WORK ITEM –
In the records that follow, find each line with "orange" and pull it out.
[EXERCISE DATA — start]
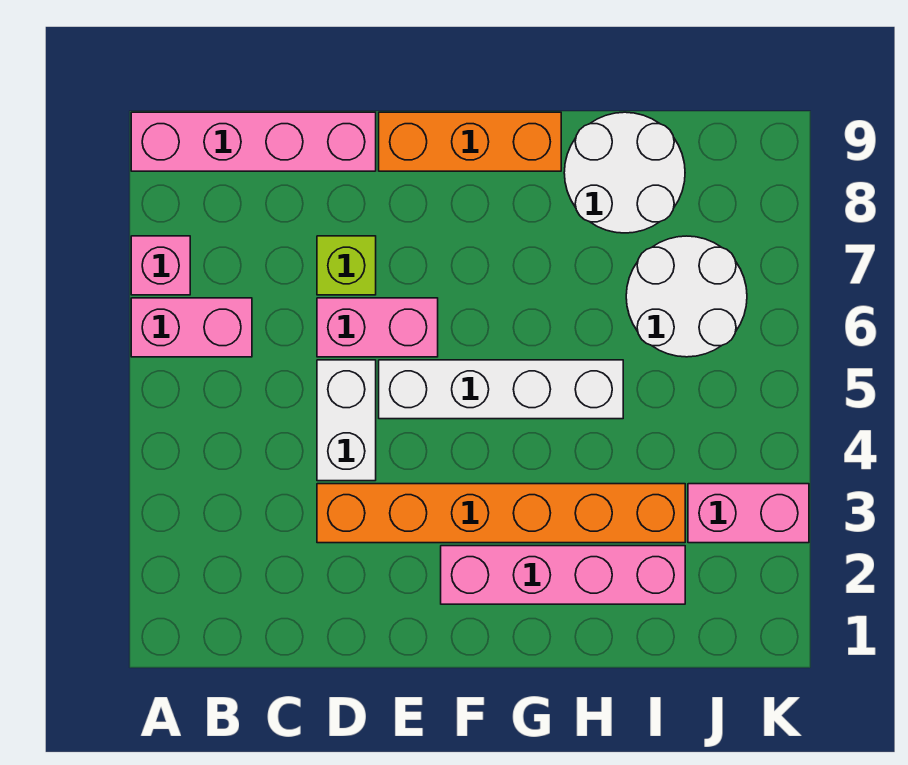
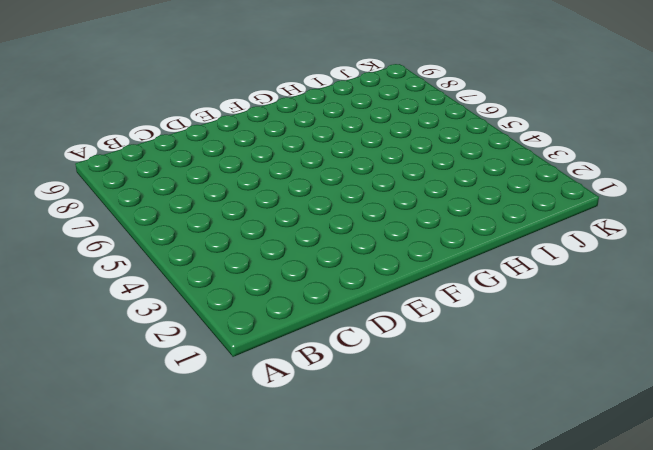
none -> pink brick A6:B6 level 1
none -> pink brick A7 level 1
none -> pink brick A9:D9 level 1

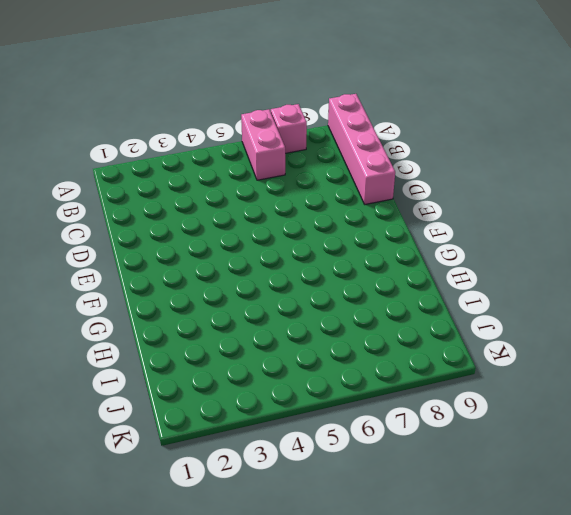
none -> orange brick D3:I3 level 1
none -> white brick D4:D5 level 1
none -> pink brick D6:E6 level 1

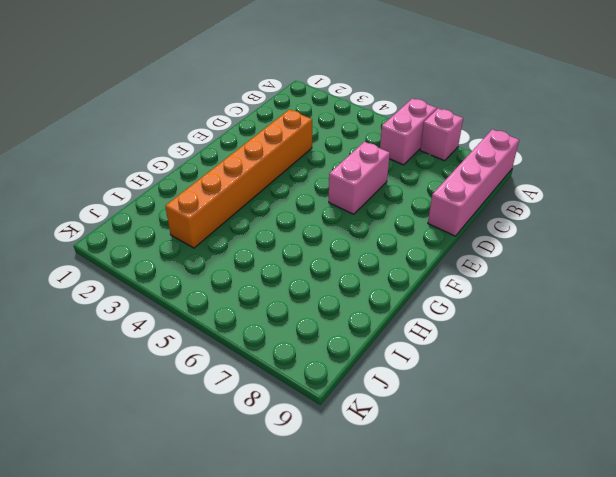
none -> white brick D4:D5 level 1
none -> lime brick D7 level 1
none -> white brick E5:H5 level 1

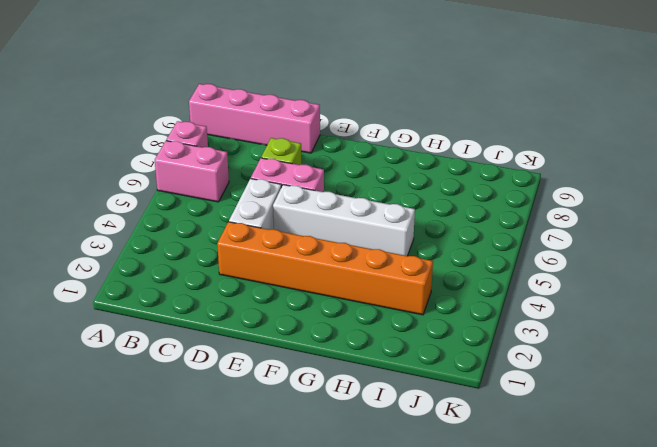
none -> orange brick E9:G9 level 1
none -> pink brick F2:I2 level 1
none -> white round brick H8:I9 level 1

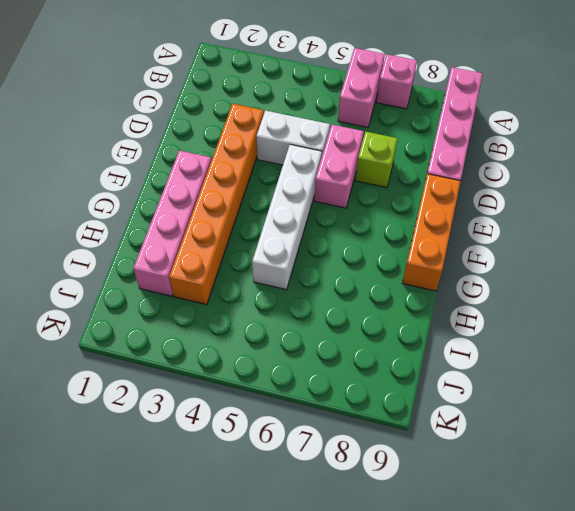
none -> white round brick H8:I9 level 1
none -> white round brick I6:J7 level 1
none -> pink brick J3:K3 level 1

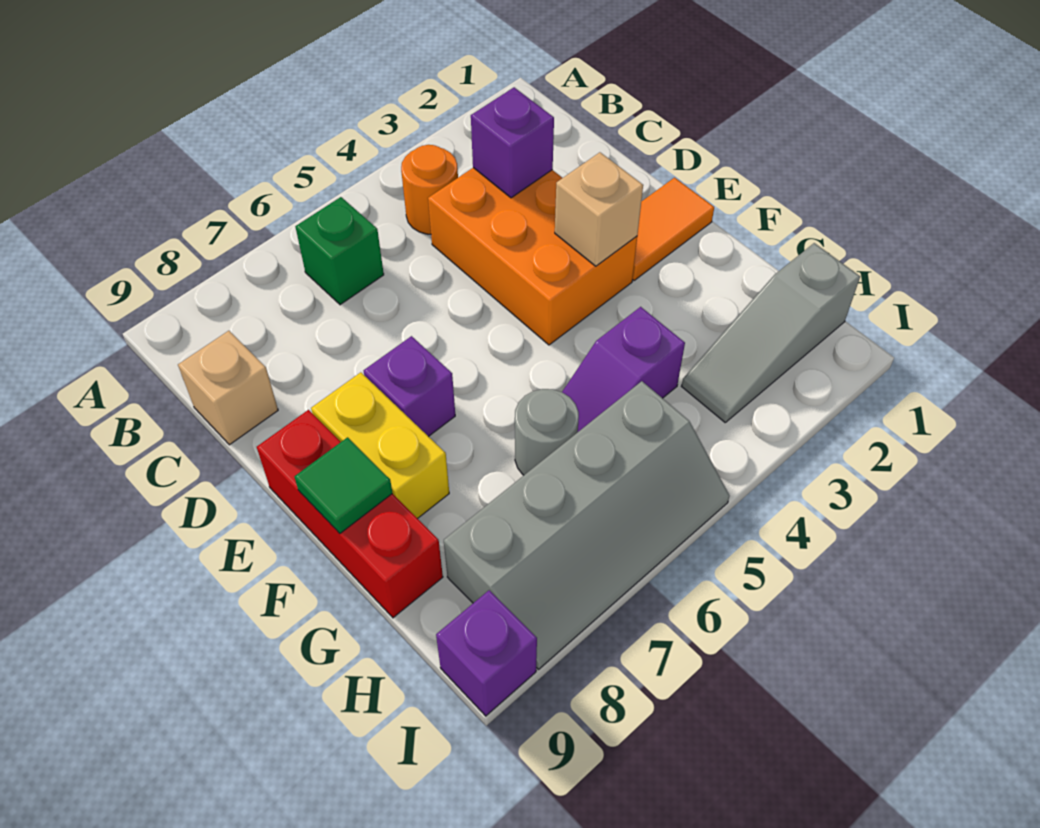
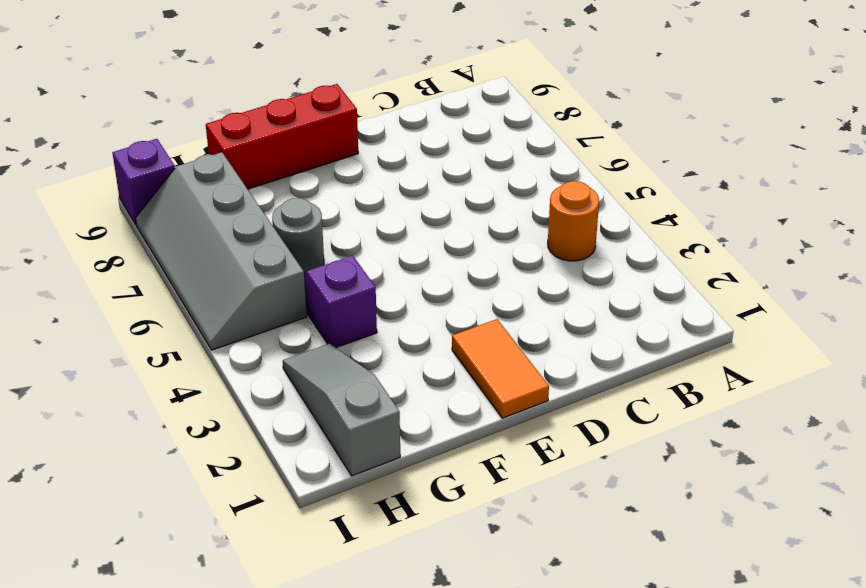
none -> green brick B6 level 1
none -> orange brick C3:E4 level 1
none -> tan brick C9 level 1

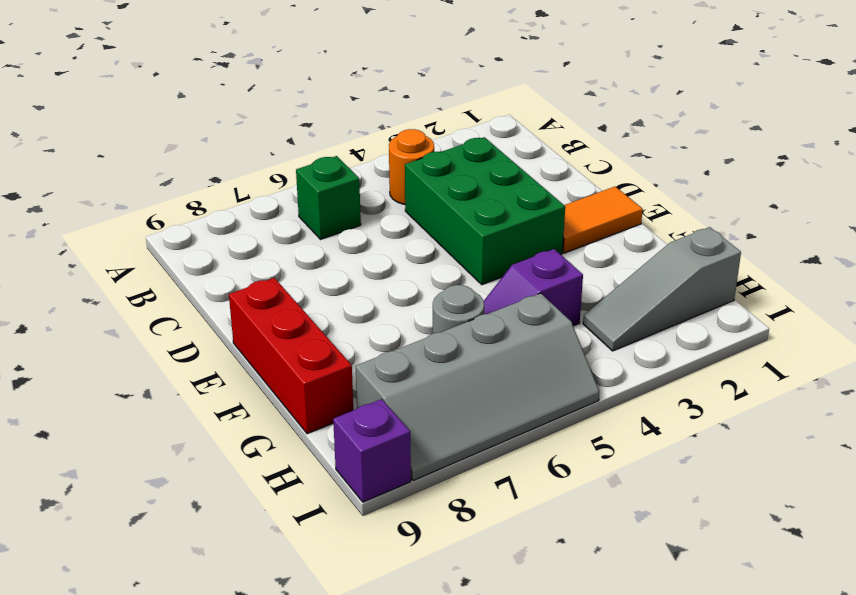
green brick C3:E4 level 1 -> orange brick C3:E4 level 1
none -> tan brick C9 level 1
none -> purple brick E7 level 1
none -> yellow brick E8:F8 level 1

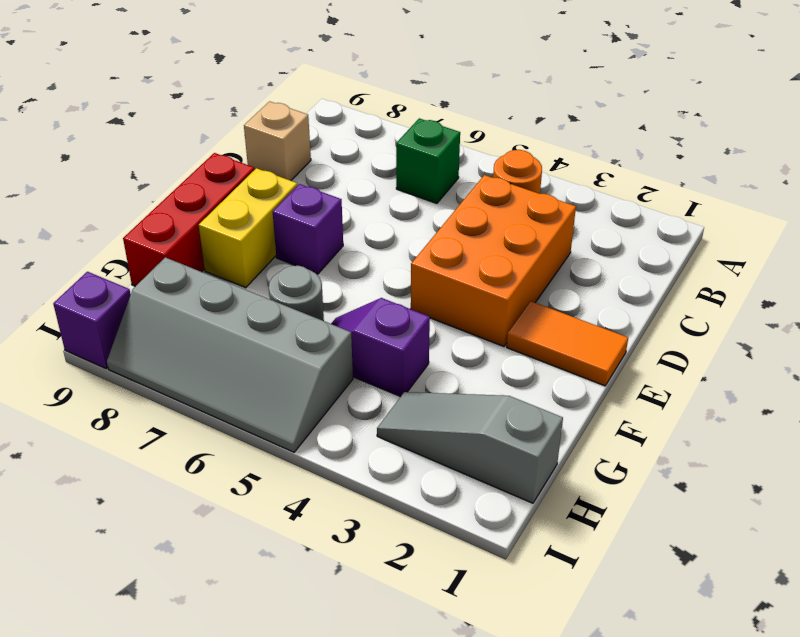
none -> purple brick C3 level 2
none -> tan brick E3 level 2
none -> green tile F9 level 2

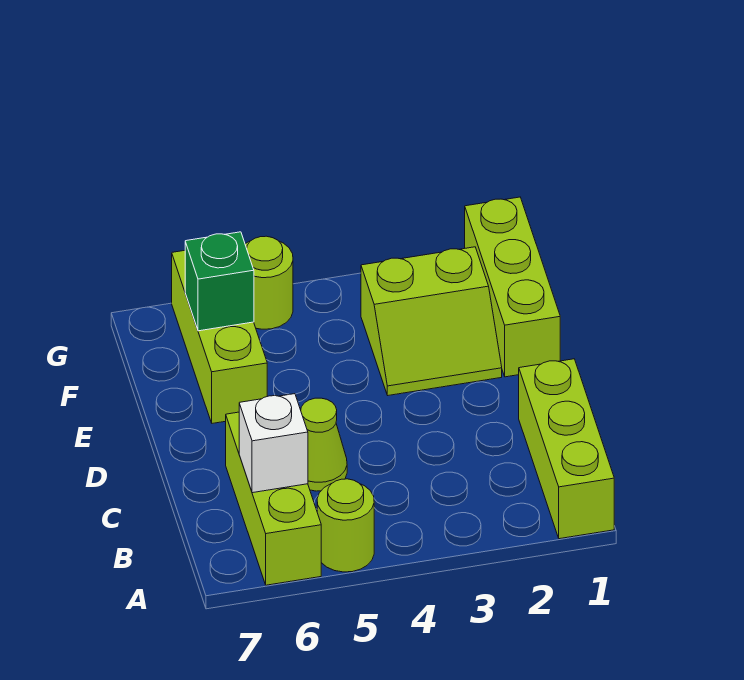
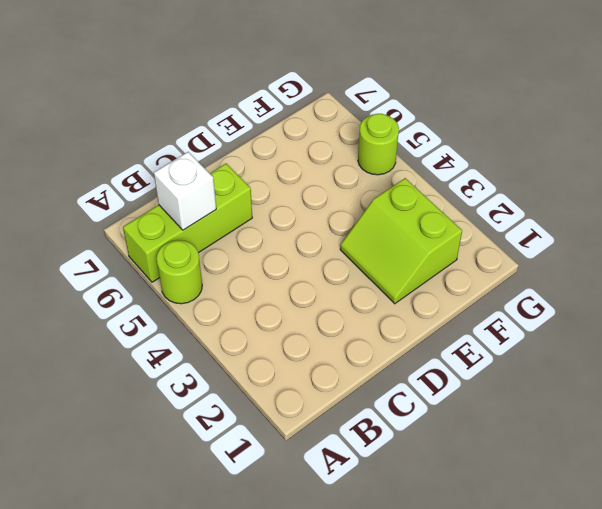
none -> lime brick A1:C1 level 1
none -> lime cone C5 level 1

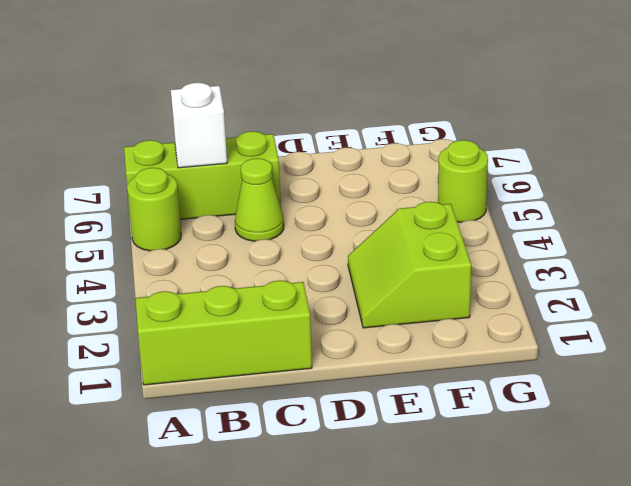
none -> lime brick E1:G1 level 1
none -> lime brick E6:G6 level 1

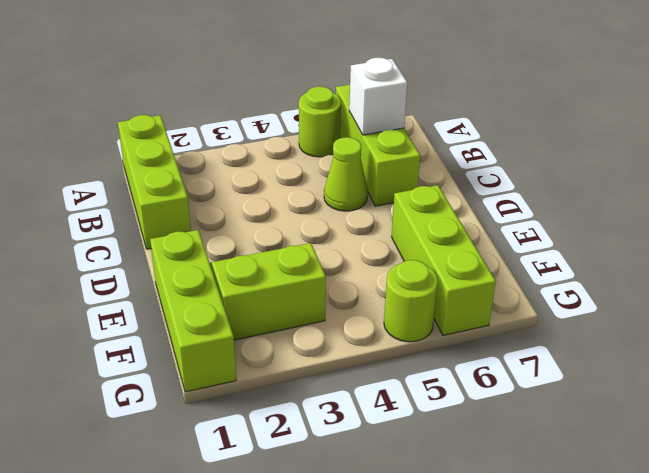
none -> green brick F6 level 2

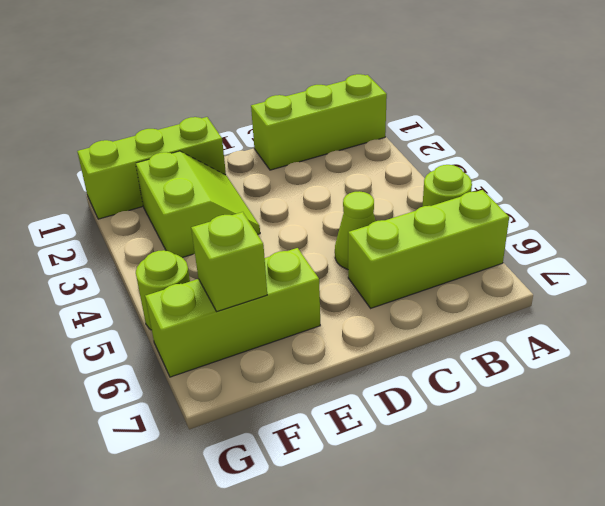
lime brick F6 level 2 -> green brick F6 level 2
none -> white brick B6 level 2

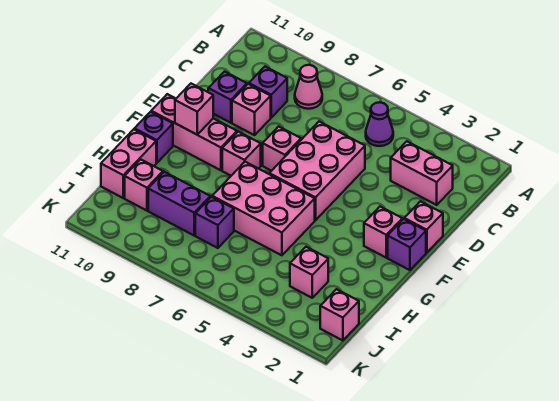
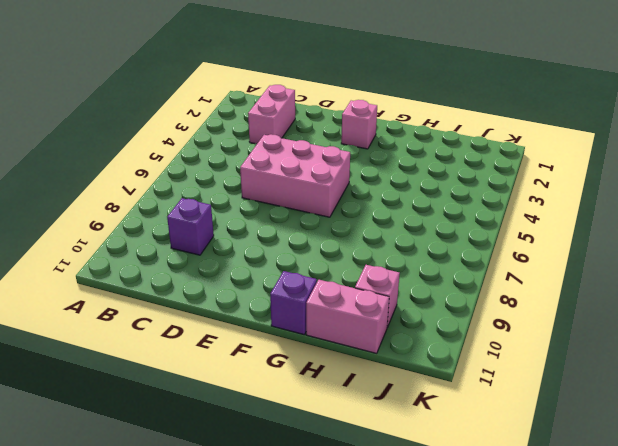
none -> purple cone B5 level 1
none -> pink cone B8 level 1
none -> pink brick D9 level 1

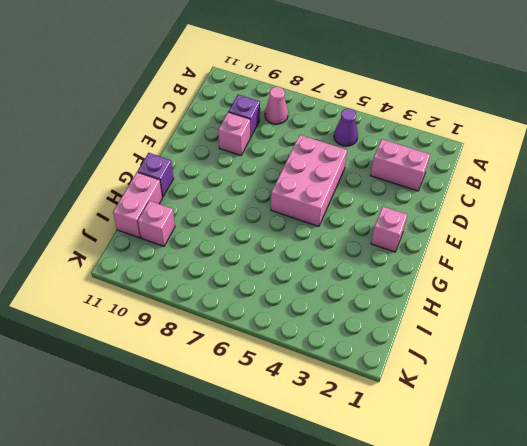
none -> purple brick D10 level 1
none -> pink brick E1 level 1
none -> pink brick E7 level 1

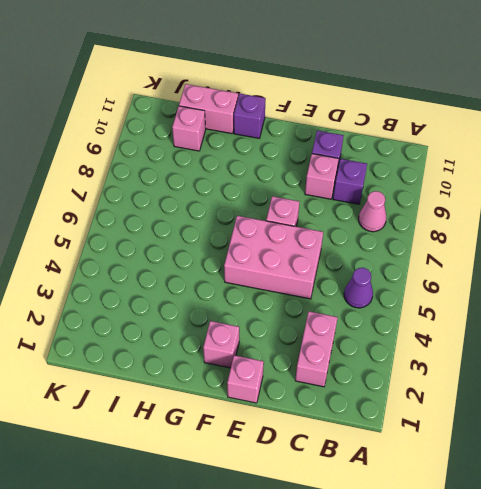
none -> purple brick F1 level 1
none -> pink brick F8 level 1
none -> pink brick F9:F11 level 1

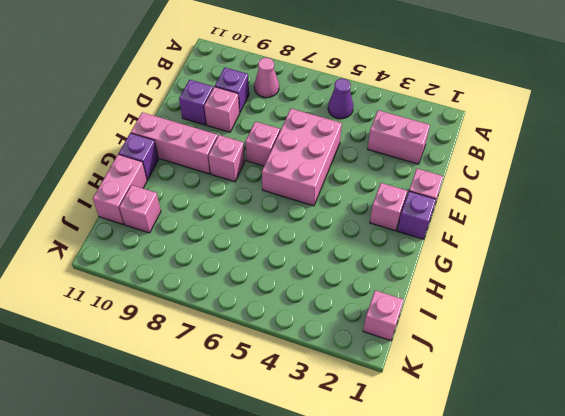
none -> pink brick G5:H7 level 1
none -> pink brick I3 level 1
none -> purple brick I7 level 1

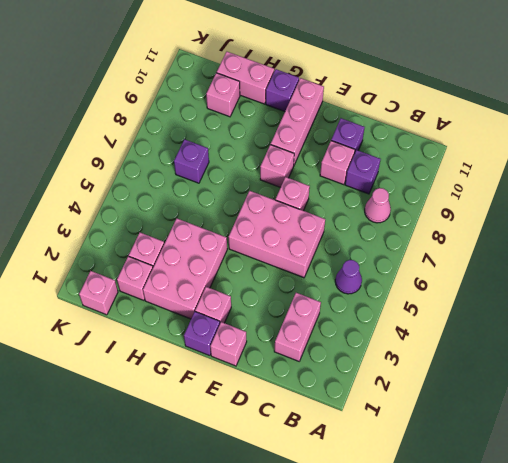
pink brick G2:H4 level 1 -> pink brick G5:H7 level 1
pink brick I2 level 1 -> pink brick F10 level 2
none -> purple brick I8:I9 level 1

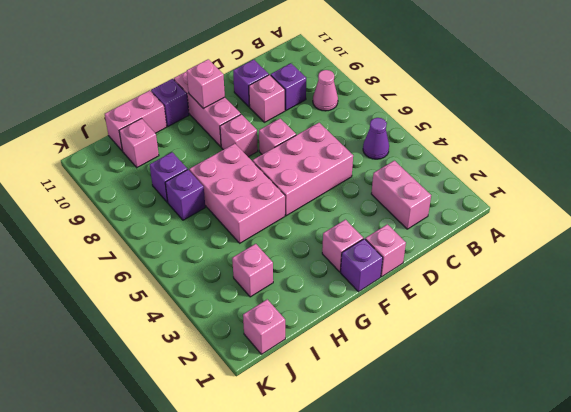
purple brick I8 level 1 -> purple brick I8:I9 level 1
[EXERCISE DATA — finish]
YOUR RESPONSE –
none -> orange brick D3:I3 level 1
none -> orange brick E9:G9 level 1
none -> orange brick C3:E4 level 1
green brick C3:E4 level 1 -> orange brick C3:E4 level 1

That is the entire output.